_REQUIREMENT:_ Faithfully repeat each entry below, minus the pictures.

_PROVIDED DATA:_

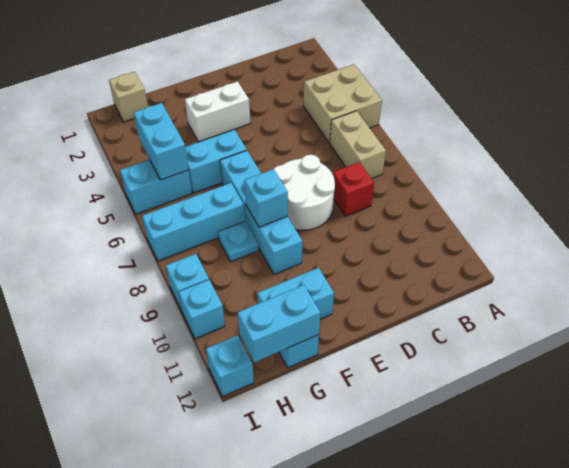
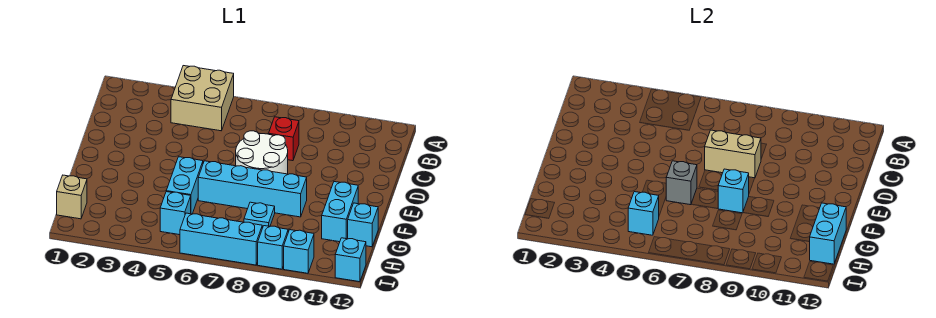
tan brick B6:B7 level 1 -> tan brick D7:D8 level 2
white brick E3:F3 level 1 -> none
none -> grey brick F6 level 2
cyan brick G7:I7 level 1 -> cyan brick I6:I8 level 1
cyan brick H4:H5 level 2 -> cyan brick H5 level 2
cyan brick H5:I5 level 1 -> cyan brick H5 level 1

_SOLVED EXERCISE:_
tan brick B6:B7 level 1 -> tan brick D7:D8 level 2
white brick E3:F3 level 1 -> none
none -> grey brick F6 level 2
cyan brick G7:I7 level 1 -> cyan brick I6:I8 level 1
cyan brick H4:H5 level 2 -> cyan brick H5 level 2
cyan brick H5:I5 level 1 -> cyan brick H5 level 1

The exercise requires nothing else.